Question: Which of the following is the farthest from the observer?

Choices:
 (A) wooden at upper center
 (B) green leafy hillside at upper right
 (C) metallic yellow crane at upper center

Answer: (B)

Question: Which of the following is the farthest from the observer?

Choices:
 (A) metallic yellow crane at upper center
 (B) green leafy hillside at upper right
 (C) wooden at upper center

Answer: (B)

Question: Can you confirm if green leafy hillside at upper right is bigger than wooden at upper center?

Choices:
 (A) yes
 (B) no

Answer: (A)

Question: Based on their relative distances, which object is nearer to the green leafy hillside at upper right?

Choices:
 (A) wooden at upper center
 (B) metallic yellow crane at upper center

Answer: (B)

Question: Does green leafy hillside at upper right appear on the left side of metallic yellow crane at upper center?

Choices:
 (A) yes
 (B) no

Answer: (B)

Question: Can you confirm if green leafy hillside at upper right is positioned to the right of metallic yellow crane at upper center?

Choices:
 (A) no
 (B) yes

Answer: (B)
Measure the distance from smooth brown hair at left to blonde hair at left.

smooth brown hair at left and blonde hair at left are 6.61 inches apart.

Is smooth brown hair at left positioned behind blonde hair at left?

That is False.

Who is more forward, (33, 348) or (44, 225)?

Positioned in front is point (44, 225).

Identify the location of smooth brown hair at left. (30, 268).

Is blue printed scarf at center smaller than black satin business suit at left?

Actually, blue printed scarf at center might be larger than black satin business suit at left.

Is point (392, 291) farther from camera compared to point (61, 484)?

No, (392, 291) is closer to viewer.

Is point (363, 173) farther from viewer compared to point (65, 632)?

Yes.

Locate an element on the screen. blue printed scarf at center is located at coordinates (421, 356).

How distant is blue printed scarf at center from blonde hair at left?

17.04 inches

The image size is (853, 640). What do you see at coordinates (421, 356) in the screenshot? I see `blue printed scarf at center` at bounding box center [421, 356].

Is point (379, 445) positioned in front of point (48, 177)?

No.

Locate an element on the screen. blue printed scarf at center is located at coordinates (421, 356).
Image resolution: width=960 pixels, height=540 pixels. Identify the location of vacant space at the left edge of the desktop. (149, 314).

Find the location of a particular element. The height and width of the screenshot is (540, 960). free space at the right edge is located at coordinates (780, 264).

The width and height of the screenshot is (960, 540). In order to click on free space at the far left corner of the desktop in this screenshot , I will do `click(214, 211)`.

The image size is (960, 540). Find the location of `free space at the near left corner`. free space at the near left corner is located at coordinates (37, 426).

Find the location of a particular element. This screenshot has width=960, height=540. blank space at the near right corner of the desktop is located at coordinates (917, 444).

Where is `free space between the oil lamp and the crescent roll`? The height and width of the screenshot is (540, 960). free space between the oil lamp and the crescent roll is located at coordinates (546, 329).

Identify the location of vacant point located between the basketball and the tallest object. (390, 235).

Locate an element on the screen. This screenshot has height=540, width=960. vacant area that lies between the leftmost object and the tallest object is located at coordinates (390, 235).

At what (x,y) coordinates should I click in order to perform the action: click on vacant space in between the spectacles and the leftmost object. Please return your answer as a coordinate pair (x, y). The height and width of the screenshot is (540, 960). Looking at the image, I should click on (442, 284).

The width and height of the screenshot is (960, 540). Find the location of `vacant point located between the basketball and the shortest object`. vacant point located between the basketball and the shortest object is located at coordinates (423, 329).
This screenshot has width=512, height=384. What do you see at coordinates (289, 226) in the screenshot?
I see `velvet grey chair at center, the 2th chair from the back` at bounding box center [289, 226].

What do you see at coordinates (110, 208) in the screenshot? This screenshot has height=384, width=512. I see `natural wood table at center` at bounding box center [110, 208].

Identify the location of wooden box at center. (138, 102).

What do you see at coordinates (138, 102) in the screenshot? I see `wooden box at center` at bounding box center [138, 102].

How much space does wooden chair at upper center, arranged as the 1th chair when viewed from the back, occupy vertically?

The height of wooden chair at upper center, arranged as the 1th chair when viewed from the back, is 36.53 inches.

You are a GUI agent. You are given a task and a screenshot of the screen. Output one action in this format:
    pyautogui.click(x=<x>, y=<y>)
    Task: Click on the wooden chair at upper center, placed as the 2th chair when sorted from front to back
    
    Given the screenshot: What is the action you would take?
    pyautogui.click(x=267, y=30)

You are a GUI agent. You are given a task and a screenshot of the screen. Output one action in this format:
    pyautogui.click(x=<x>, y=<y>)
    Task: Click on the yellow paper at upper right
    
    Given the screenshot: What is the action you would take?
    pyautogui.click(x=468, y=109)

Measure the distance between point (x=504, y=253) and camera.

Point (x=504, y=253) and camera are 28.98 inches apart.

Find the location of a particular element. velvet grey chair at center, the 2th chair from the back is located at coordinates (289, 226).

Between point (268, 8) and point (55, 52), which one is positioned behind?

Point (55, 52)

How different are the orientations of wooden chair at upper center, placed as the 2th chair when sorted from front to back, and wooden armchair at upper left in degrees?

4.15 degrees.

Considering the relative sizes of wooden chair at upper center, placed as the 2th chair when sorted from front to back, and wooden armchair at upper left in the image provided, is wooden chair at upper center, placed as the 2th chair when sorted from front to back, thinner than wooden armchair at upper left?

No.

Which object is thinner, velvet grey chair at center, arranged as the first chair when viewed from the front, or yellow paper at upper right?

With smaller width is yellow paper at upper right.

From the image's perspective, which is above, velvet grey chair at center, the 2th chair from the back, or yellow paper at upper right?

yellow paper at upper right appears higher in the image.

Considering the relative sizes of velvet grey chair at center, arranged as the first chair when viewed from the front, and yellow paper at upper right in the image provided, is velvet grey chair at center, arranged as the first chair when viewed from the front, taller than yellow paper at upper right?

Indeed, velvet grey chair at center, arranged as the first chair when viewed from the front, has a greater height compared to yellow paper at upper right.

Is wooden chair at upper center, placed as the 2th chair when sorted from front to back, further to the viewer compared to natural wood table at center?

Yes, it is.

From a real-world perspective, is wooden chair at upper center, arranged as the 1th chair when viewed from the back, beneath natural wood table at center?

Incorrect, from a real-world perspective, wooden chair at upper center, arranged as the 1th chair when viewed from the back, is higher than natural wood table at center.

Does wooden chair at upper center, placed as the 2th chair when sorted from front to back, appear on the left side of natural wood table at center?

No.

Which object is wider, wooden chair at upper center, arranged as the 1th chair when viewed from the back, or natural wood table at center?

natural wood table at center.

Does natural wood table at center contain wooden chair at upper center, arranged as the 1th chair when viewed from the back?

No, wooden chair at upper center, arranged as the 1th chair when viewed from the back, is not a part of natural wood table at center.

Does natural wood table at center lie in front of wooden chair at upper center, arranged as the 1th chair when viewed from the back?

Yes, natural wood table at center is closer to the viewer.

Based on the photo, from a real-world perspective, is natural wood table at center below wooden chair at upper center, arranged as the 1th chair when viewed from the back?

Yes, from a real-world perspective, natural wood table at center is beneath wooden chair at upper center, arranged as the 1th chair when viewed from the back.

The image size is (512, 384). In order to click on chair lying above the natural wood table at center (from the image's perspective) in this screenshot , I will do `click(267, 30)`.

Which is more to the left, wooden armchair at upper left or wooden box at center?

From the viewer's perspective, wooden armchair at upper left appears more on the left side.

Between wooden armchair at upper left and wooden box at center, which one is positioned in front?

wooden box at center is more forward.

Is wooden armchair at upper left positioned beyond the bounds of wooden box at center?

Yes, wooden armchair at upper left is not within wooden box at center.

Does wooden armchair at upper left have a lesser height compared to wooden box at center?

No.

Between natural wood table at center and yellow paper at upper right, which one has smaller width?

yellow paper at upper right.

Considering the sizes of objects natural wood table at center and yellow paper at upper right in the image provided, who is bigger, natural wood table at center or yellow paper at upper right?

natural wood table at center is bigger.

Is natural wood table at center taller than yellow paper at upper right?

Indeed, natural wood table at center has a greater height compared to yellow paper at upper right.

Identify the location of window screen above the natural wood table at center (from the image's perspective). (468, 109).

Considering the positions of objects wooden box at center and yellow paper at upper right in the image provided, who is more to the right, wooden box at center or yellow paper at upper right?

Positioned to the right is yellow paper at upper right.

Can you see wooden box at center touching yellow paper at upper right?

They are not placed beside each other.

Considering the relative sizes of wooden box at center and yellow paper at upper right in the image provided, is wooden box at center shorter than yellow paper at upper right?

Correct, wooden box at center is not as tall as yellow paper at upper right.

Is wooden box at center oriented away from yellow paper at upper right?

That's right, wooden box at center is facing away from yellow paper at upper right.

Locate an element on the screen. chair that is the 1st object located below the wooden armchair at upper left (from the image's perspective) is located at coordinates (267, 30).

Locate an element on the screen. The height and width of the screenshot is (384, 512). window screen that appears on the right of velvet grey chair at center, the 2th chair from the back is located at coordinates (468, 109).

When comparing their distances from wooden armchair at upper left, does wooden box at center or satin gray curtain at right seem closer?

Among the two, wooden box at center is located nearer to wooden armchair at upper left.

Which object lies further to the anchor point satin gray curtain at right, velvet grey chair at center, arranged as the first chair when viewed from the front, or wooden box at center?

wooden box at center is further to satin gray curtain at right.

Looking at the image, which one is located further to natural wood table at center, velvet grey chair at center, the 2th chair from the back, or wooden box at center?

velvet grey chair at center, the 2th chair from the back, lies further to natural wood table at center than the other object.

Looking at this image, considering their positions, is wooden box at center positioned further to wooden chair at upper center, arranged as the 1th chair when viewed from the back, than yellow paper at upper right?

= What you are asked to do =
Take the records from the line containing "Identify the location of wooden" down through the line containing "The height of" and write those lines out again, replacing "wooden box" with "storage crate" and changing nothing else.

= Written answer =
Identify the location of storage crate at center. (138, 102).

What do you see at coordinates (138, 102) in the screenshot? I see `storage crate at center` at bounding box center [138, 102].

How much space does wooden chair at upper center, arranged as the 1th chair when viewed from the back, occupy vertically?

The height of wooden chair at upper center, arranged as the 1th chair when viewed from the back, is 36.53 inches.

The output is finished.